*Activity*
Your job with the data below is to output exactly the lines from the one holding "camera: 80 degrees left, 15 degrees up" down to the one holding "(731, 189) = (373, 249): grey", both included, and no others.

*Materials provided*

┄┄┄┄┄┄

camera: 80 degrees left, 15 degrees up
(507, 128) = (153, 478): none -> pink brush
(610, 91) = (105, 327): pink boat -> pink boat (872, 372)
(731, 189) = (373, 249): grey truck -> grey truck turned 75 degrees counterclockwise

┄┄┄┄┄┄

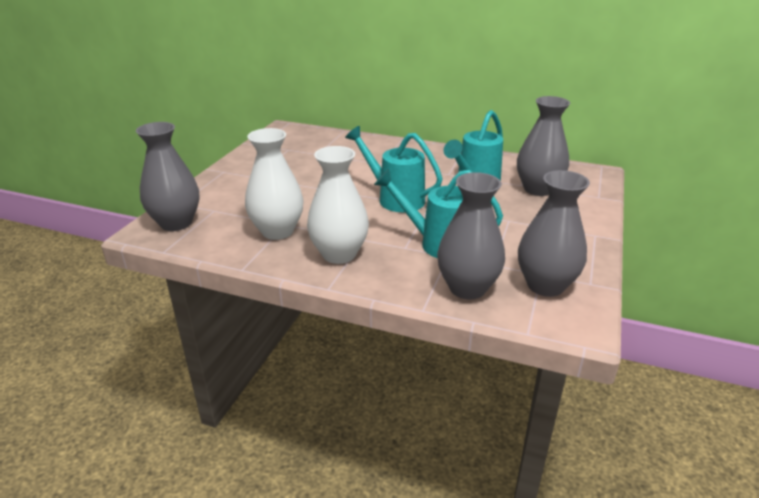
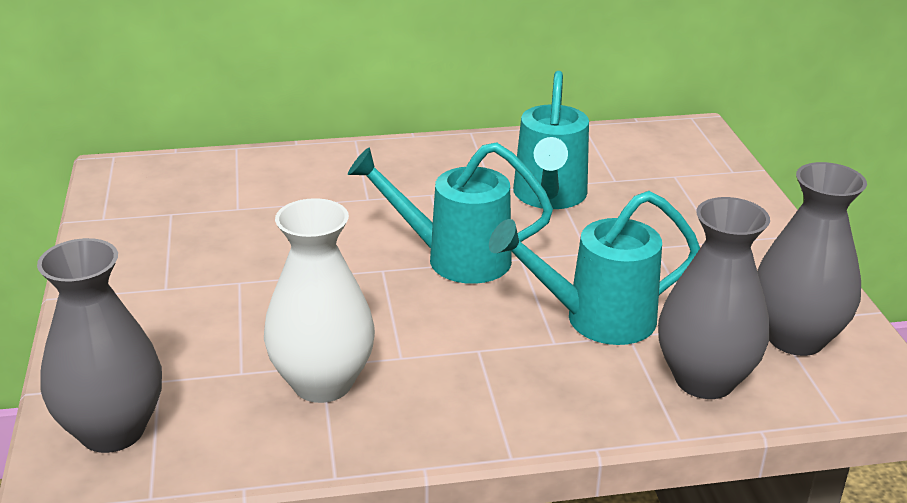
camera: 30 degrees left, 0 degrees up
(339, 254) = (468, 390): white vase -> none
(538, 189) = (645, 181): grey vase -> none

┄┄┄┄┄┄

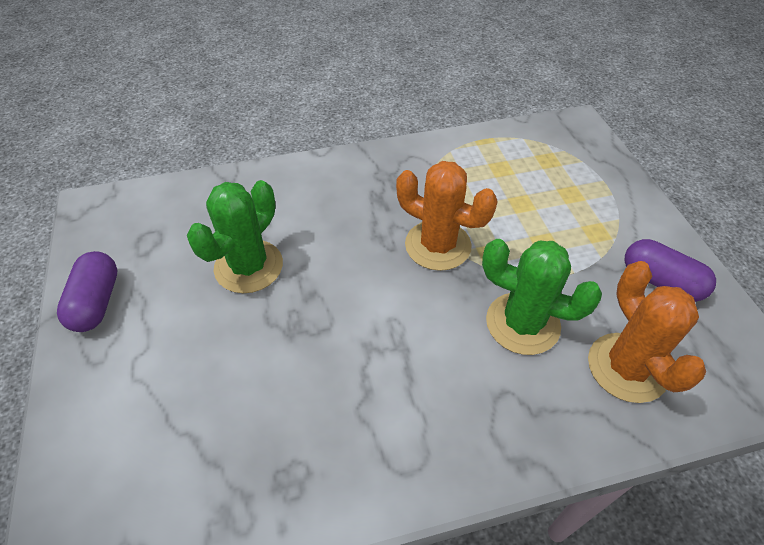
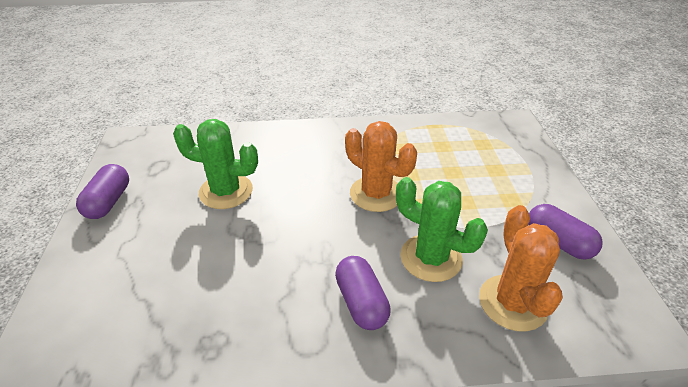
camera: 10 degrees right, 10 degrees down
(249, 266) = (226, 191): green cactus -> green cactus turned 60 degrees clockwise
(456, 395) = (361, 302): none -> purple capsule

┄┄┄┄┄┄

*Answer space*
camera: 80 degrees left, 15 degrees up
(507, 128) = (153, 478): none -> pink brush
(610, 91) = (105, 327): pink boat -> pink boat (872, 372)
(731, 189) = (373, 249): grey truck -> grey truck turned 75 degrees counterclockwise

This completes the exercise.